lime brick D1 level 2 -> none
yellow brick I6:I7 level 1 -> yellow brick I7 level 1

==

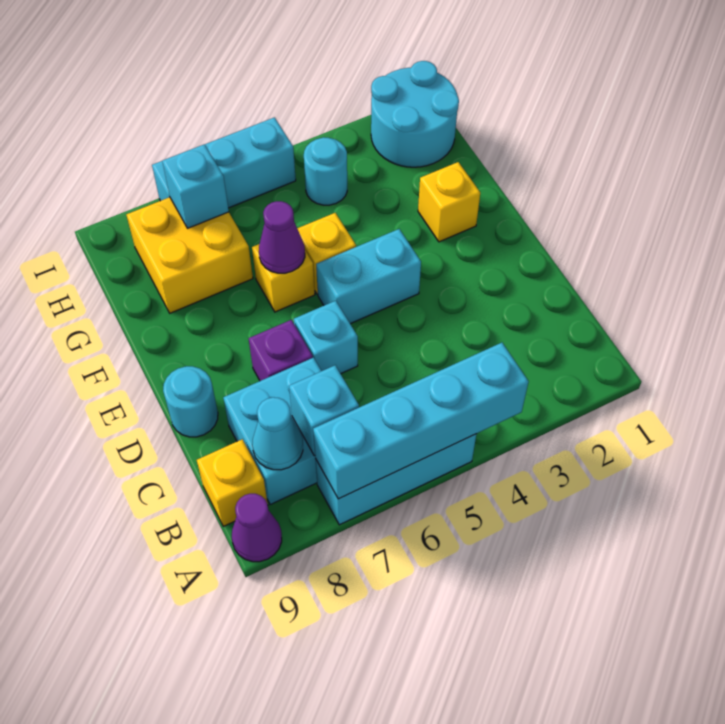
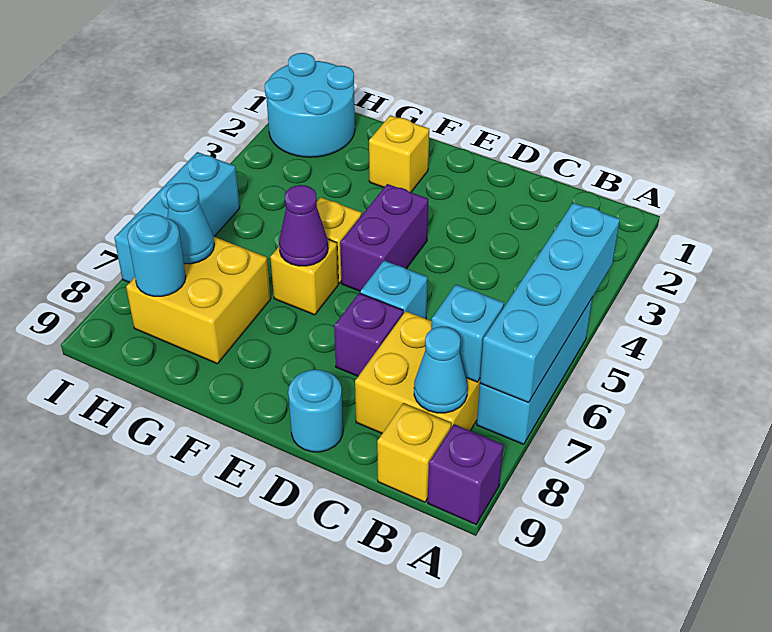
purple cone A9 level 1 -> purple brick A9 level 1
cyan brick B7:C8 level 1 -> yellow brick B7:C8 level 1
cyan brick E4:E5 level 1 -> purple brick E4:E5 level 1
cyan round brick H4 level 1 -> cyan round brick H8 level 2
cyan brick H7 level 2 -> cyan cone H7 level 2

_Work order:_ Please output exactly the lines between the one holding "lime brick D1 level 2 -> none" and the one holding "yellow brick I6:I7" in the records above, inclusive, and nothing more.

_Answer for the task:_
lime brick D1 level 2 -> none
yellow brick I6:I7 level 1 -> yellow brick I7 level 1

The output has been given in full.